What the task asks:
Copy exactly. Begin at the line containing "RELAY1 pin IN1: D4 -> D7" and stop at the last line of the entries, omitting any pictures.

Material to process:
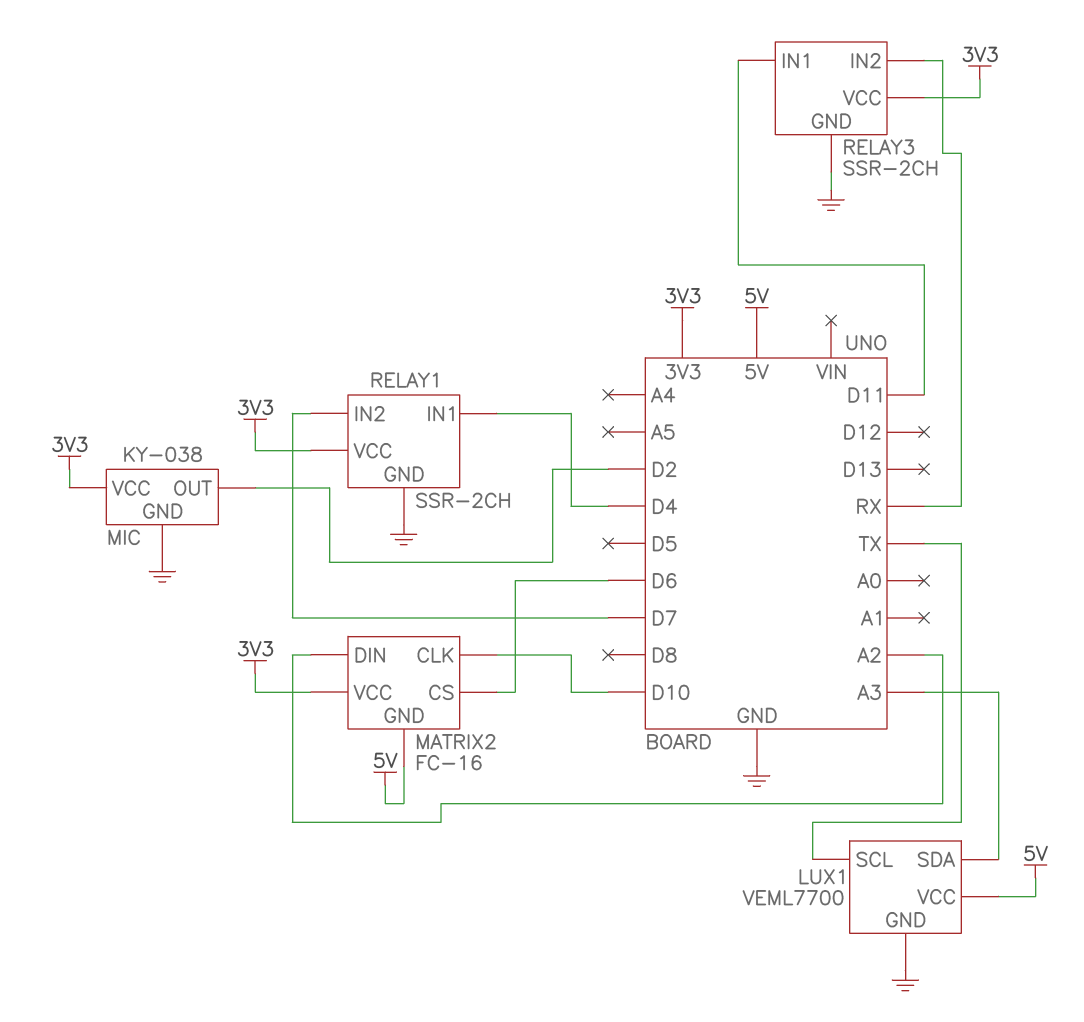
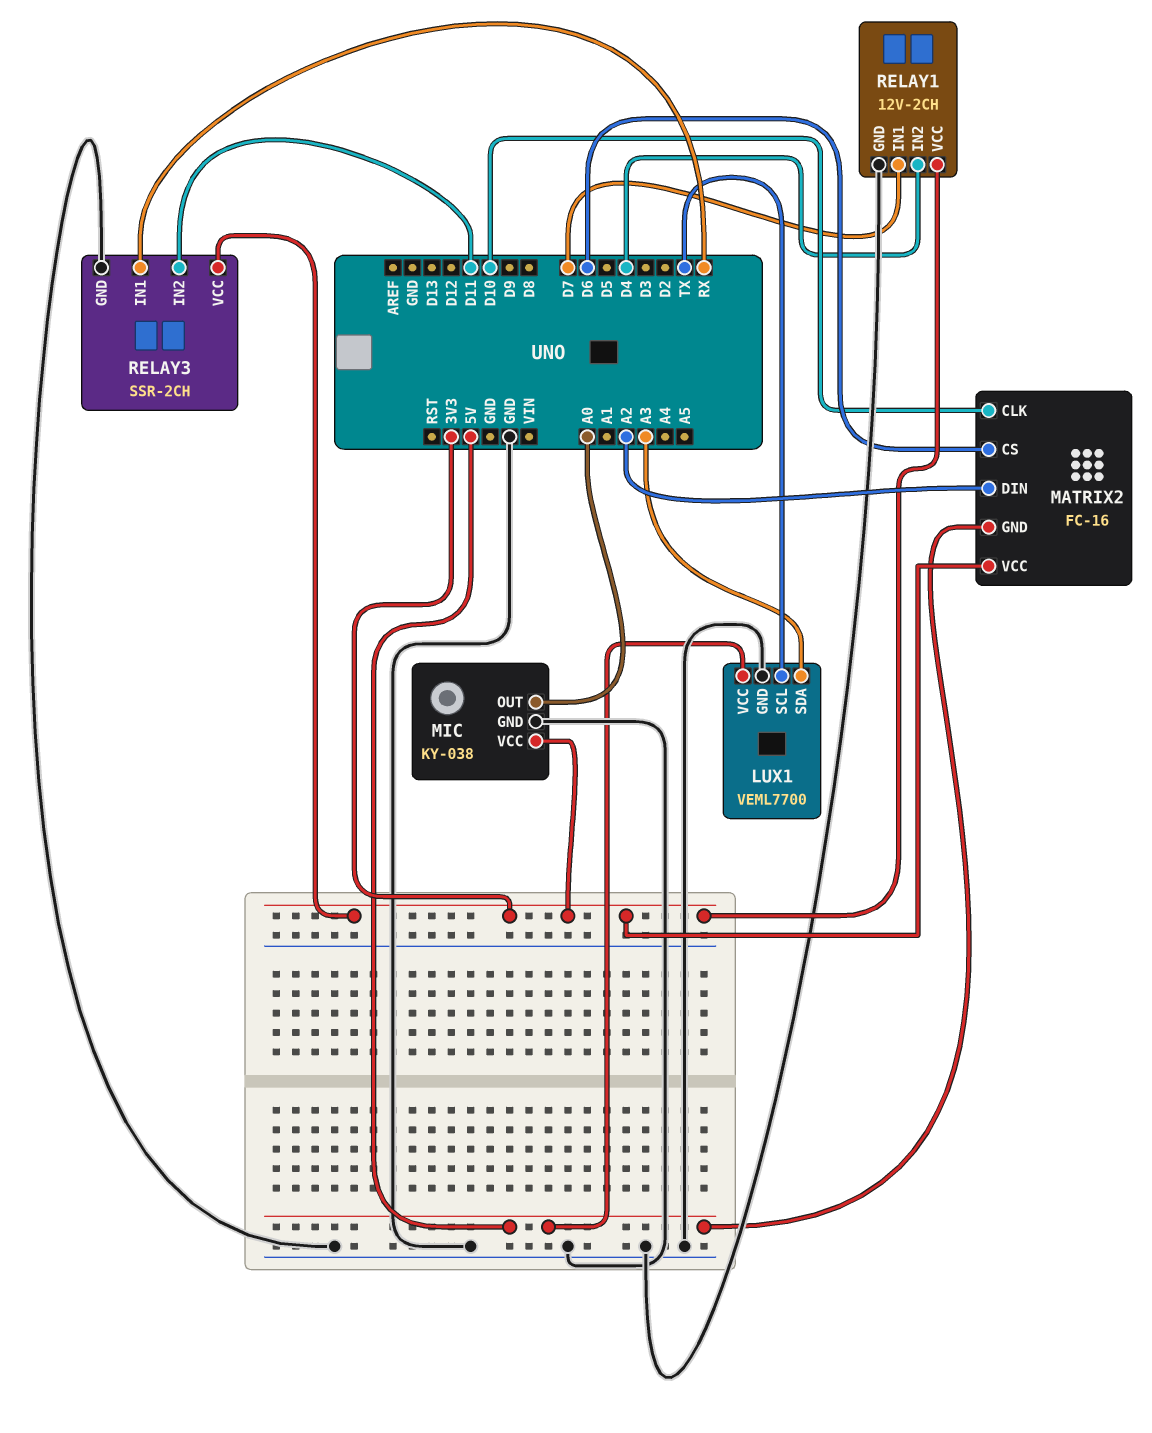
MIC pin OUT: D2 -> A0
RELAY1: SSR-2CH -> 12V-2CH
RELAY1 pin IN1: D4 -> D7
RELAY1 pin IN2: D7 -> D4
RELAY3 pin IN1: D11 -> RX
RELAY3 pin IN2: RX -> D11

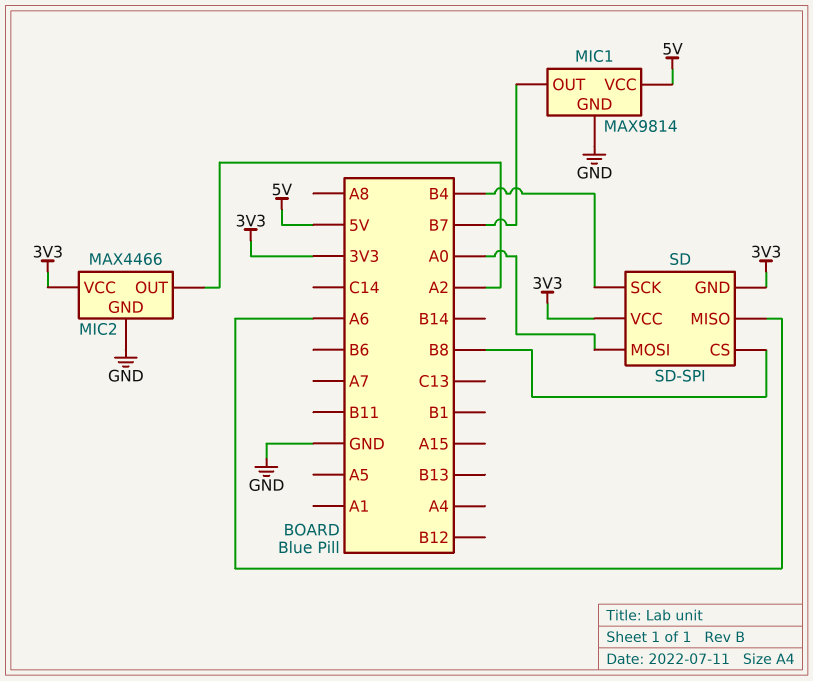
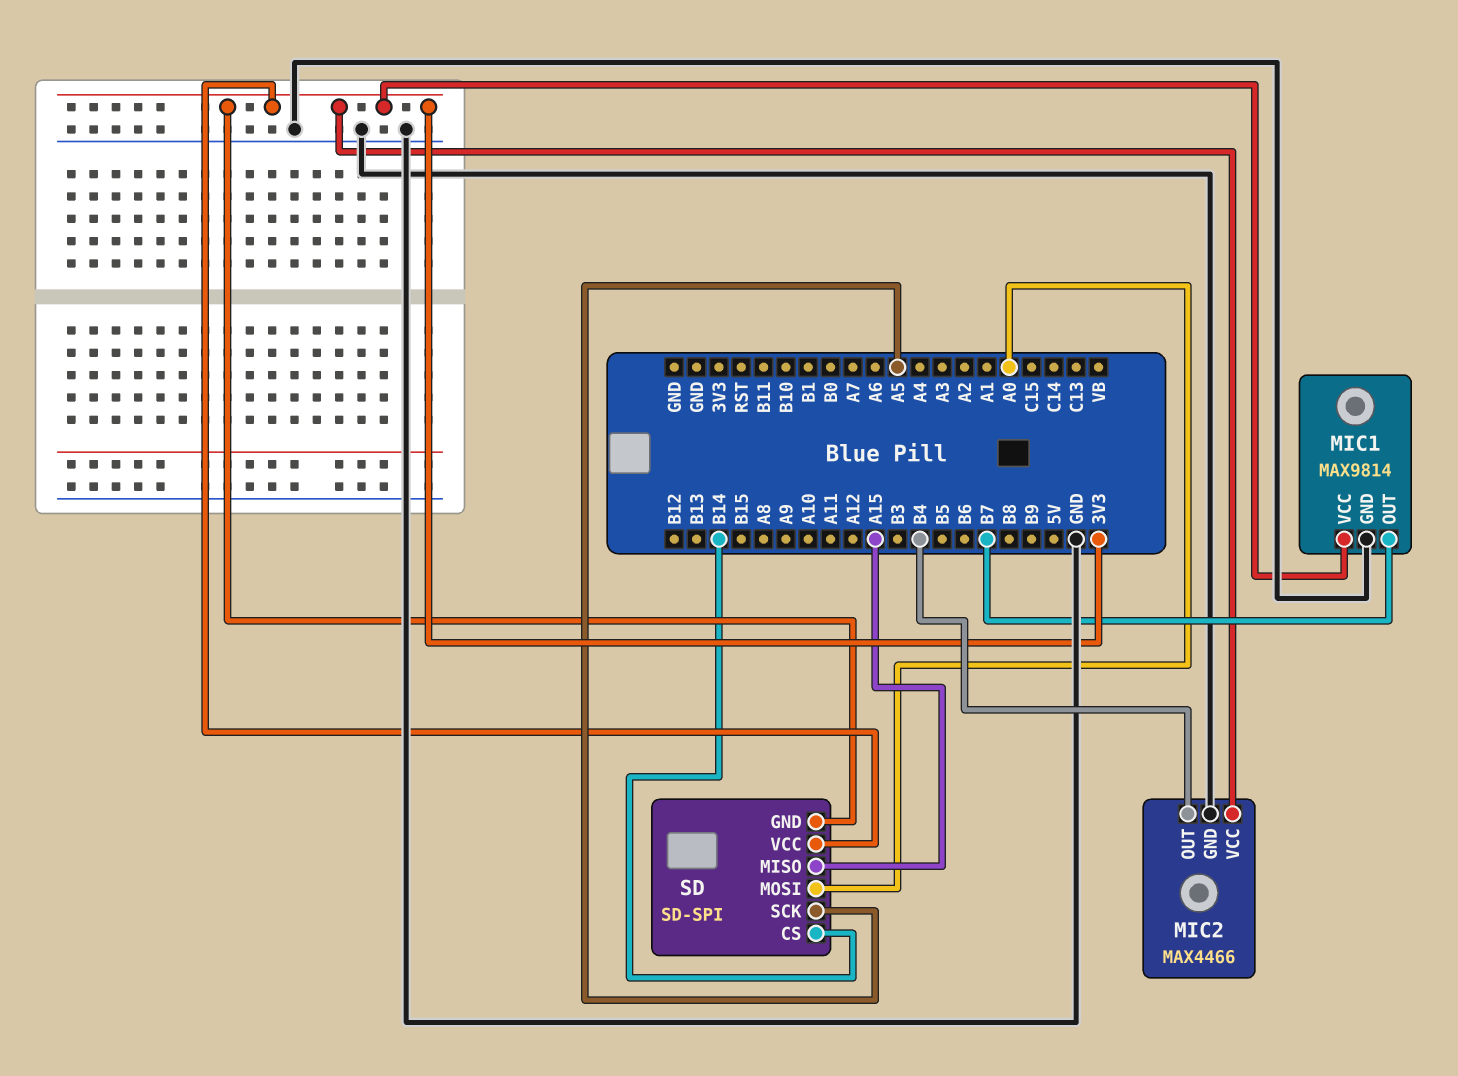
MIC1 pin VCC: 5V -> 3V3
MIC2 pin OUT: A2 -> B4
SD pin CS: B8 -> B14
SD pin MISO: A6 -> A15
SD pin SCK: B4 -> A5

Written response:
RELAY1 pin IN1: D4 -> D7
RELAY1 pin IN2: D7 -> D4
RELAY3 pin IN1: D11 -> RX
RELAY3 pin IN2: RX -> D11

MIC1 pin VCC: 5V -> 3V3
MIC2 pin OUT: A2 -> B4
SD pin CS: B8 -> B14
SD pin MISO: A6 -> A15
SD pin SCK: B4 -> A5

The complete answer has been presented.